◆ What to work on
Using the data below, work out how many of its lines contain "yellow", and give that number with nothing added.

◆ Record extracts

____

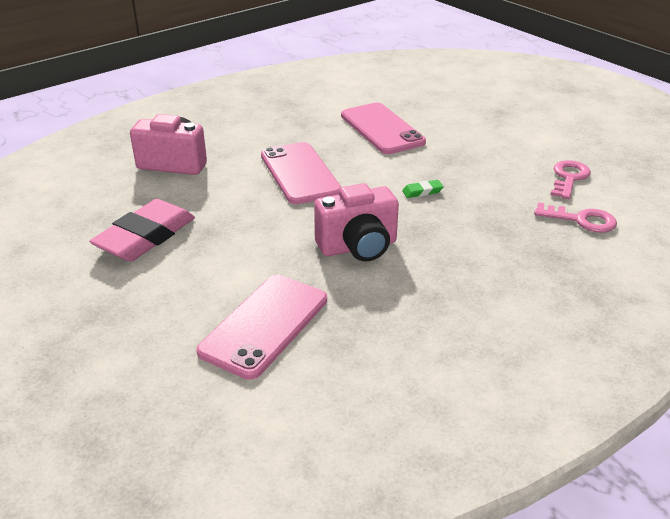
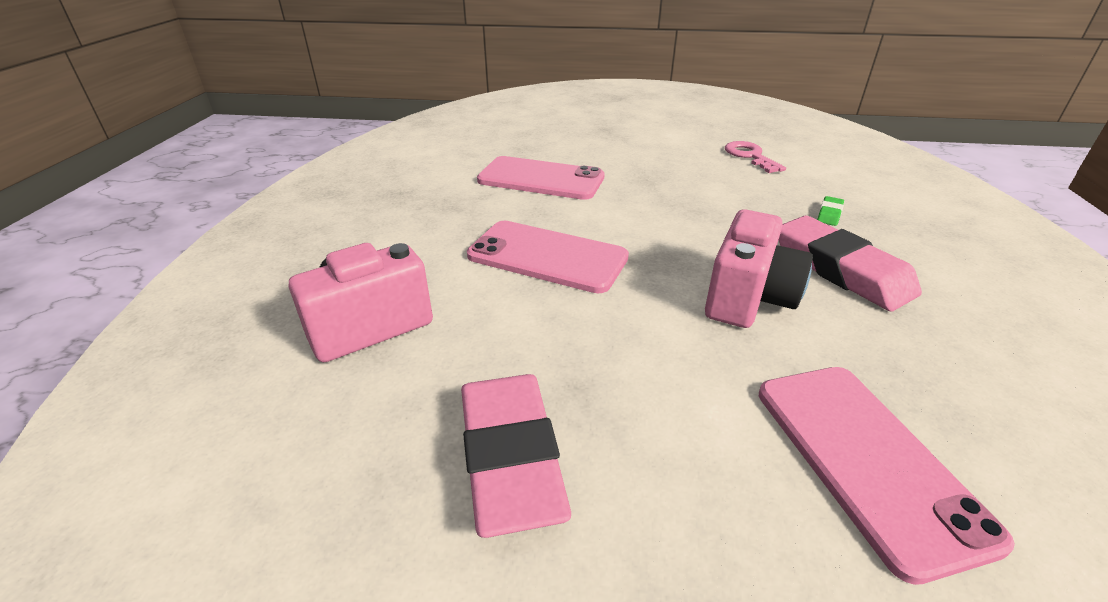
camera: 45 degrees left, 0 degrees up
green eraser [402,180,444,198] -> green eraser moved to [817,196,844,226]
pink key [534,202,617,233] -> none
none -> pink eraser [779,216,922,311]

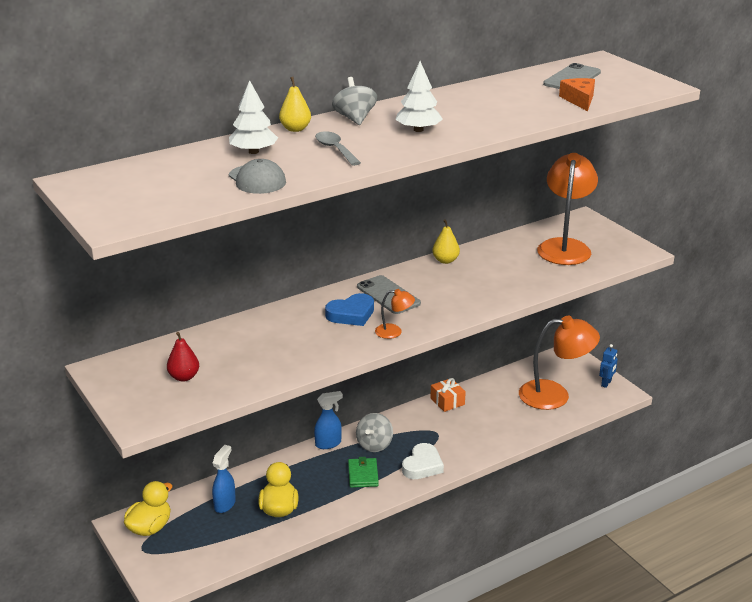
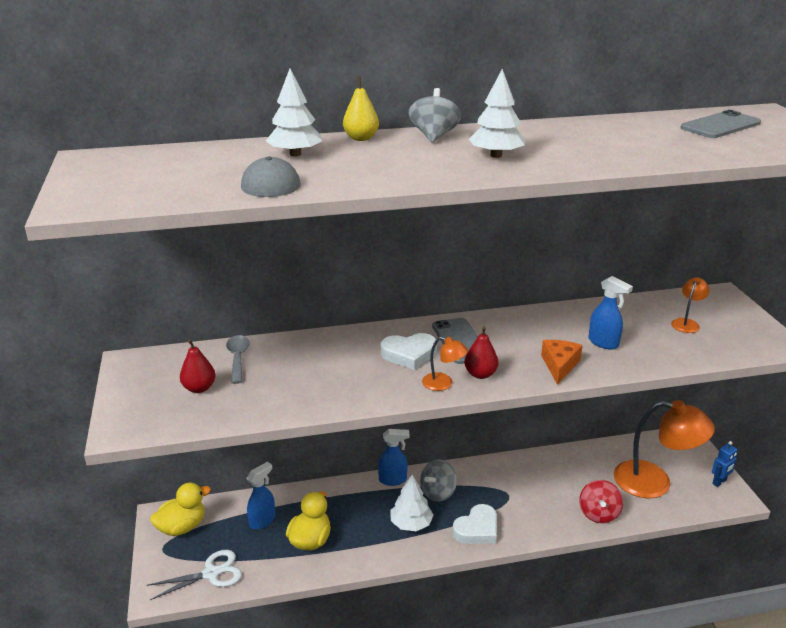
camera: 20 degrees right, 0 degrees up
grey spoon [315,131,361,166] -> grey spoon moved to [226,335,250,384]
blue heart [325,293,374,326] -> white heart [381,333,437,370]
green wallet [348,457,379,488] -> white tree [390,475,434,531]
orange gift [430,378,466,412] -> none
yellow pear [432,219,460,264] -> none
orange lamp [537,153,598,265] -> orange lamp [671,277,710,333], size x0.44
orange cheese [559,78,595,111] -> orange cheese moved to [541,340,583,385]
none -> white scissors [147,550,242,600]
none -> red pear [464,326,499,379]
none -> red spinning top [579,480,623,523]
none -> blue spray bottle [588,276,633,350]

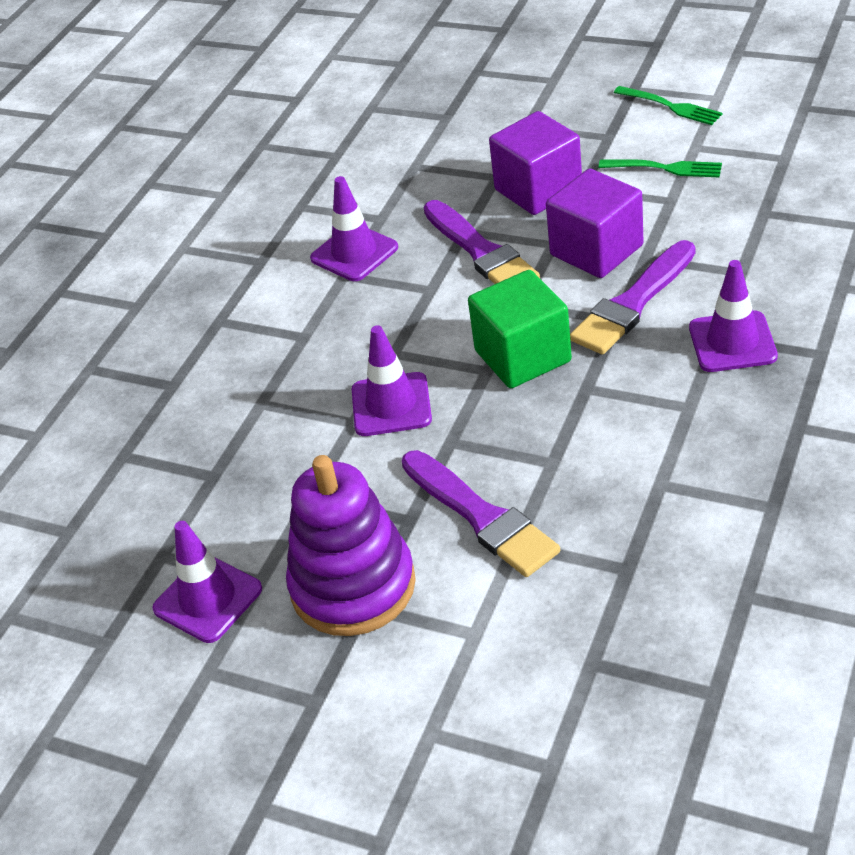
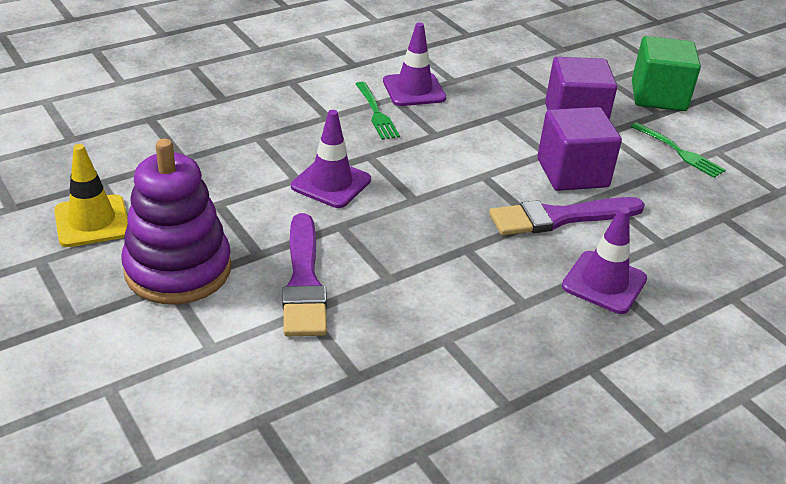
camera: 25 degrees right, 5 degrees down
purple traffic cone [152,521,262,643] -> yellow traffic cone [54,144,128,247]
purple brush [424,200,540,284] -> none
green cube [468,270,572,388] -> green cube moved to [632,36,701,111]
green fork [614,86,723,125] -> green fork moved to [356,82,400,140]

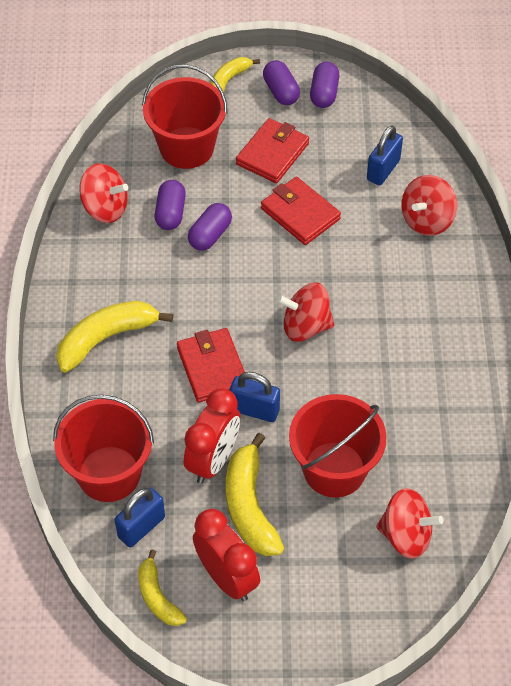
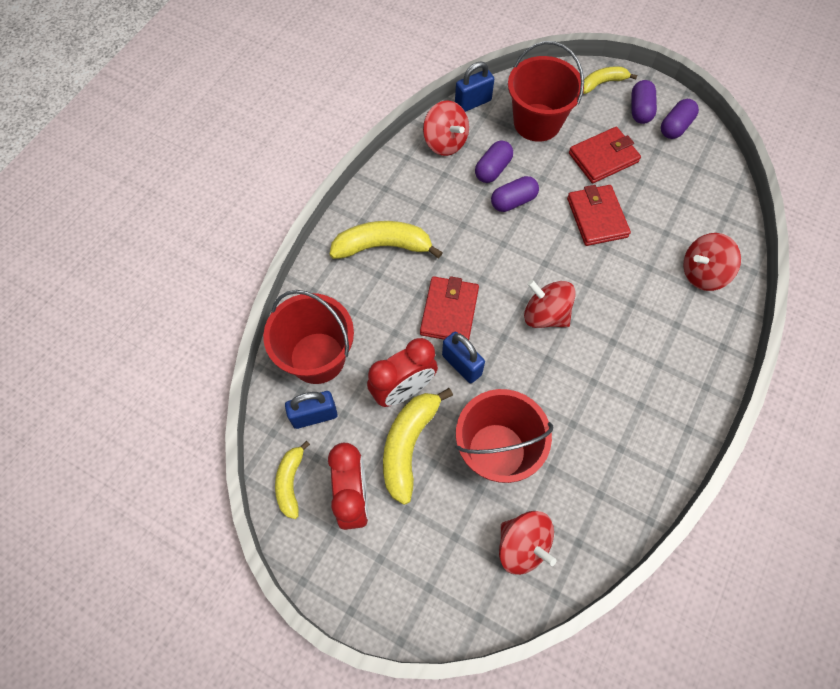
camera: 30 degrees right, 10 degrees up
blue padlock [367,126,403,186] -> blue padlock moved to [455,61,494,112]

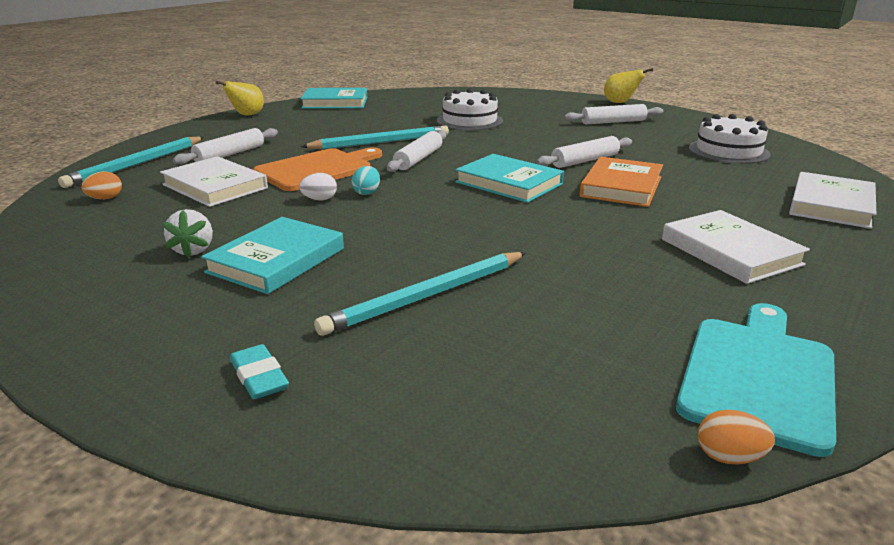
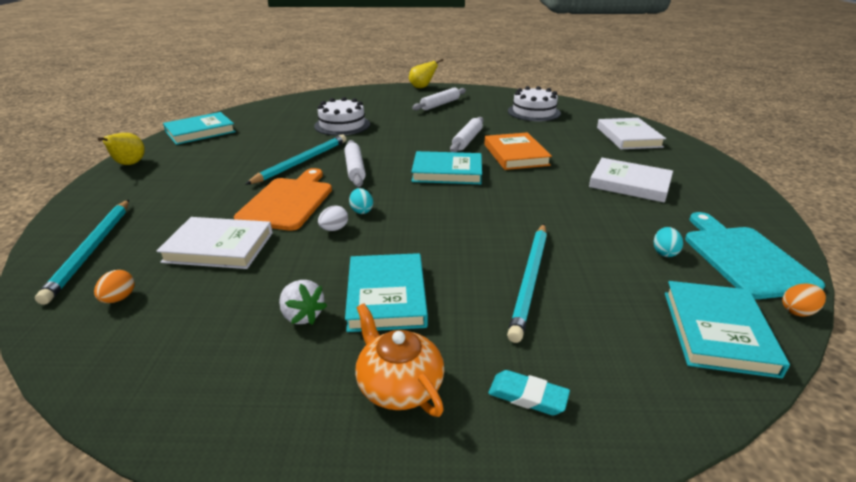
camera: 35 degrees left, 5 degrees up
white rolling pin [173,128,278,165] -> none
none -> orange teapot [355,303,444,417]
none -> turquoise egg [654,227,683,257]
none -> turquoise book [665,281,790,378]

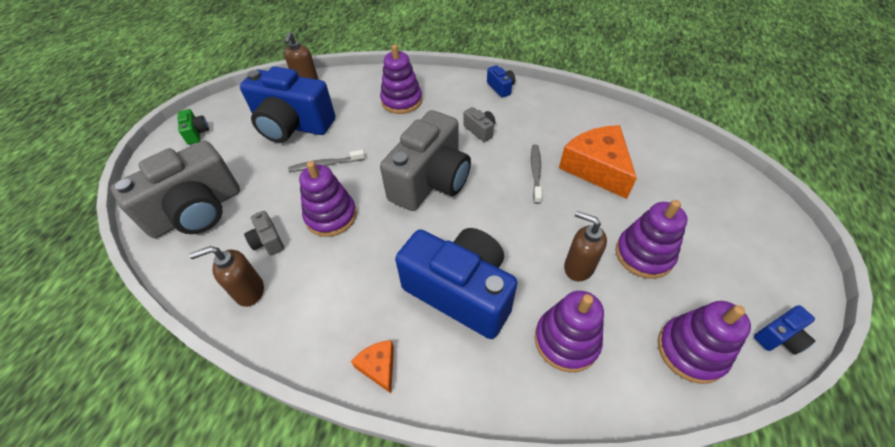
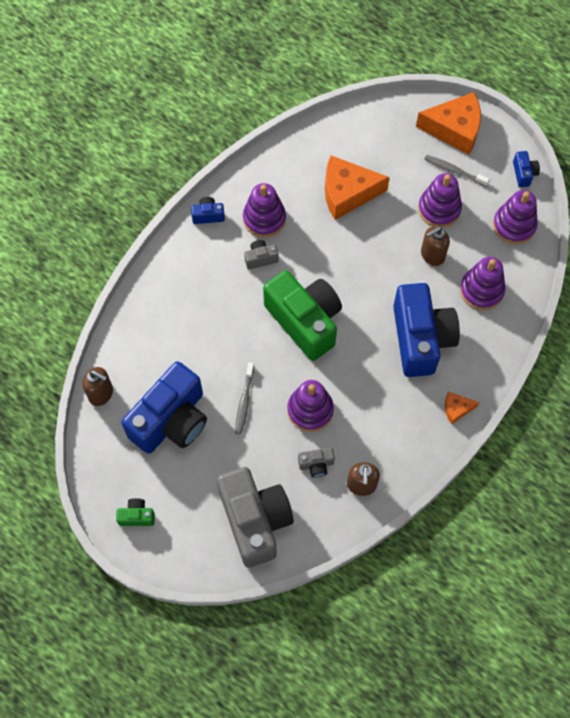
camera: 70 degrees left, 15 degrees up
purple stacking toy [380,44,422,114] -> purple stacking toy moved to [243,183,286,238]
grey camera [380,110,471,211] -> green camera [263,270,342,361]
blue camera [395,228,518,339] -> blue camera turned 120 degrees clockwise [393,283,460,377]
grey toothbrush [531,144,542,204] -> grey toothbrush moved to [424,155,490,186]
none -> orange cheese [416,92,481,155]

____

◆ Task result
2